#### DATA EXTRACTS ####

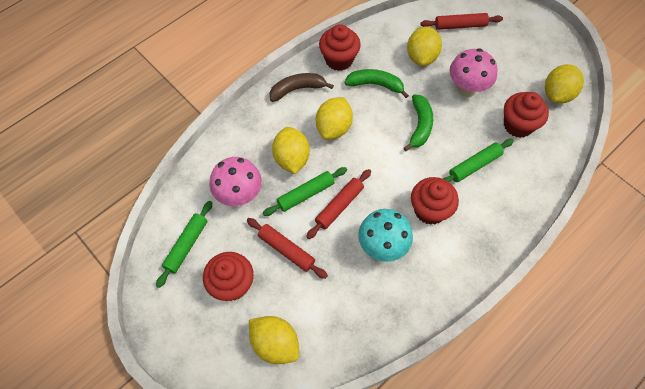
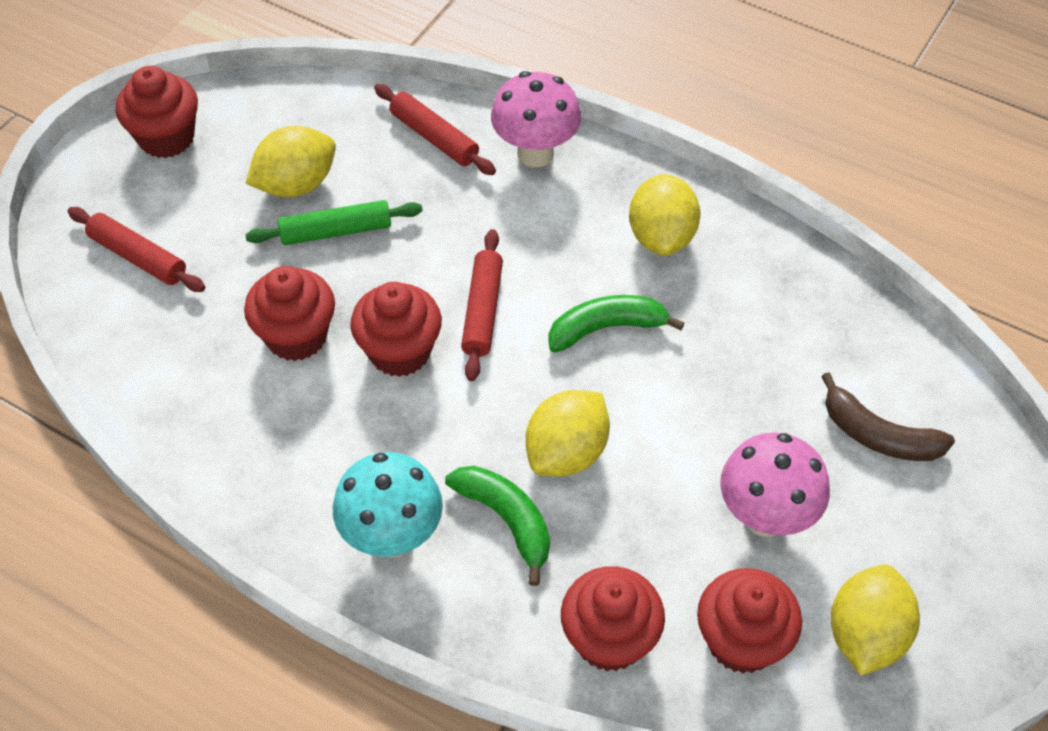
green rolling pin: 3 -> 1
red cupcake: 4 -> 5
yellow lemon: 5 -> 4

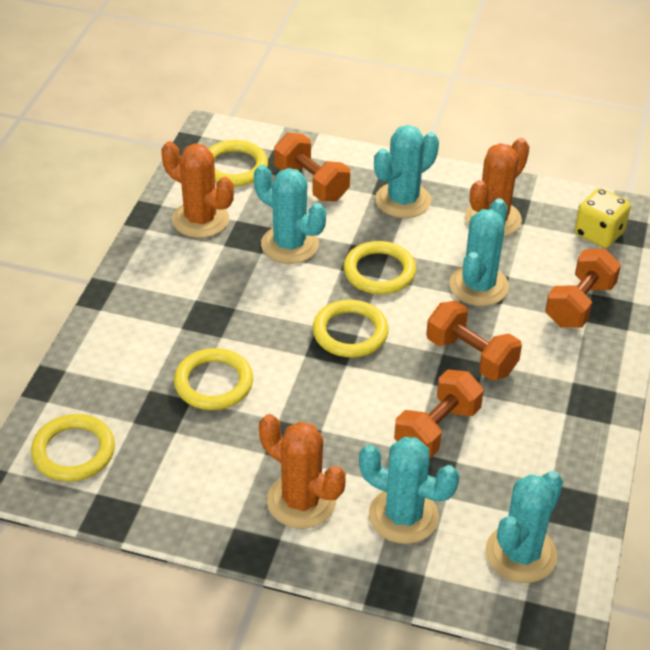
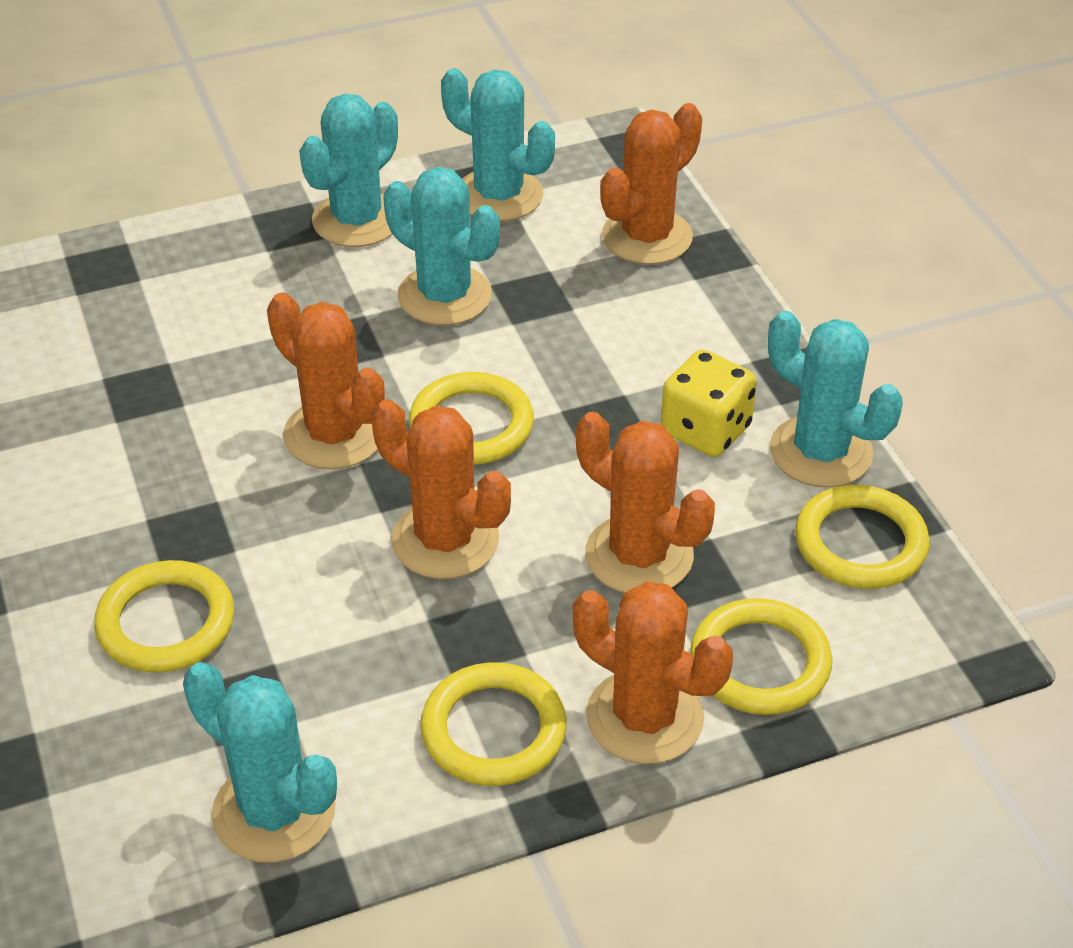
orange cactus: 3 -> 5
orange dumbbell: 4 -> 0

####

PROBLEM REQUIREMENTS: Could you retype the records above exactly, omitting the pictures?

SOLUTION TO THIS TASK:
green rolling pin: 3 -> 1
red cupcake: 4 -> 5
yellow lemon: 5 -> 4

orange cactus: 3 -> 5
orange dumbbell: 4 -> 0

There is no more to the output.